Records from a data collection
▶
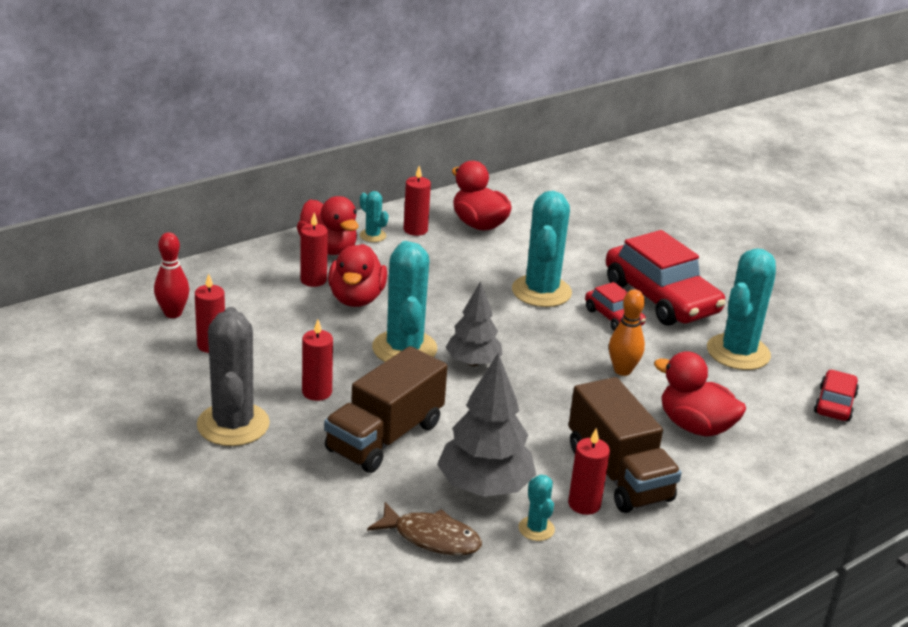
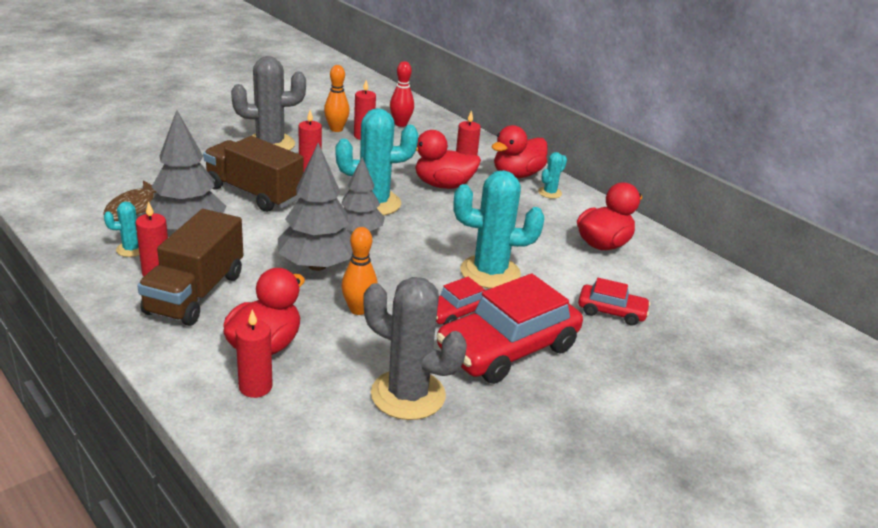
camera: 85 degrees right, 0 degrees up
(185, 366) = (336, 129): none -> orange bowling pin
(415, 230) = (572, 212): red candle -> red candle (255, 387)
(547, 392) = (317, 265): none -> grey tree
(618, 473) = (195, 293): brown truck -> brown truck turned 45 degrees counterclockwise
(738, 352) = (408, 395): turquoise cactus -> grey cactus
(834, 404) = (309, 463): red car -> red car (611, 311)

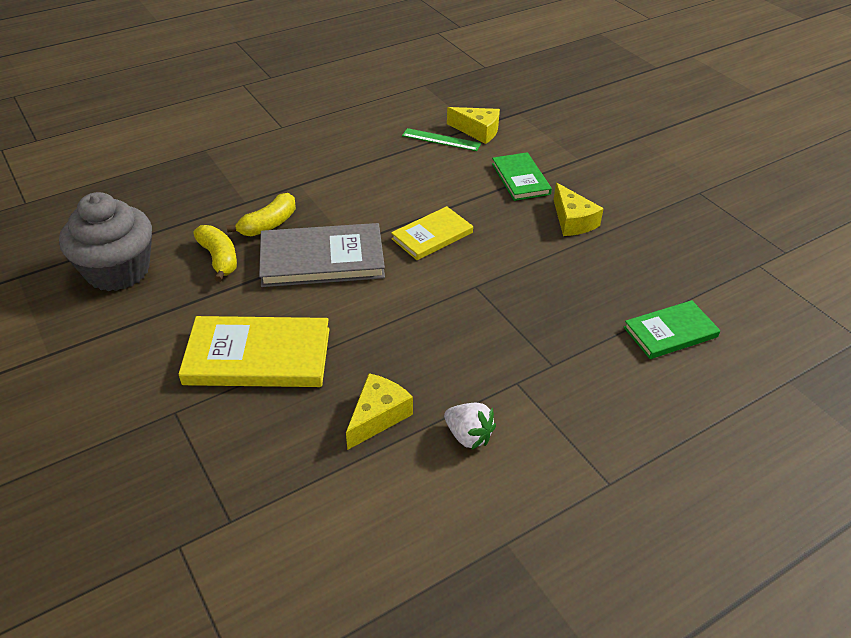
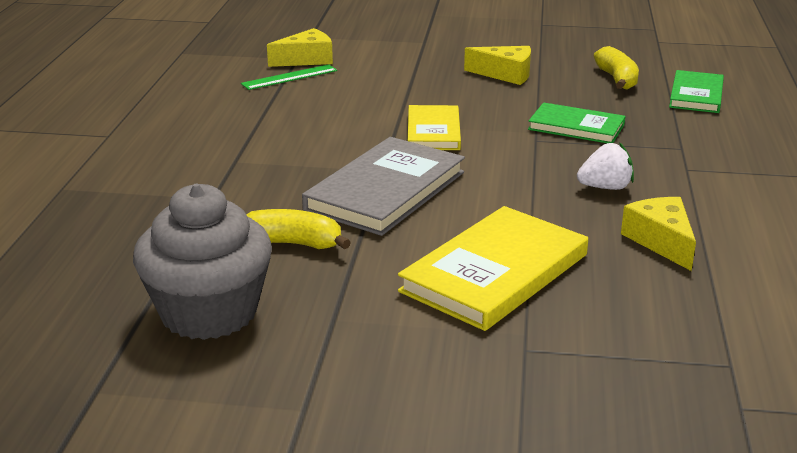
camera: 50 degrees left, 15 degrees down
(269, 224) = (278, 198): yellow banana -> yellow banana (617, 79)
(468, 436) = (732, 211): white strawberry -> white strawberry (605, 187)
(520, 179) = (412, 70): green book -> green book (576, 127)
◀
**Your instructions**
Starting at the line that contains "(834, 404) = (309, 463): red", transcribe each line through the last one of the entries above, exactly and without pictures.

**Exercise solution**
(834, 404) = (309, 463): red car -> red car (611, 311)

camera: 50 degrees left, 15 degrees down
(269, 224) = (278, 198): yellow banana -> yellow banana (617, 79)
(468, 436) = (732, 211): white strawberry -> white strawberry (605, 187)
(520, 179) = (412, 70): green book -> green book (576, 127)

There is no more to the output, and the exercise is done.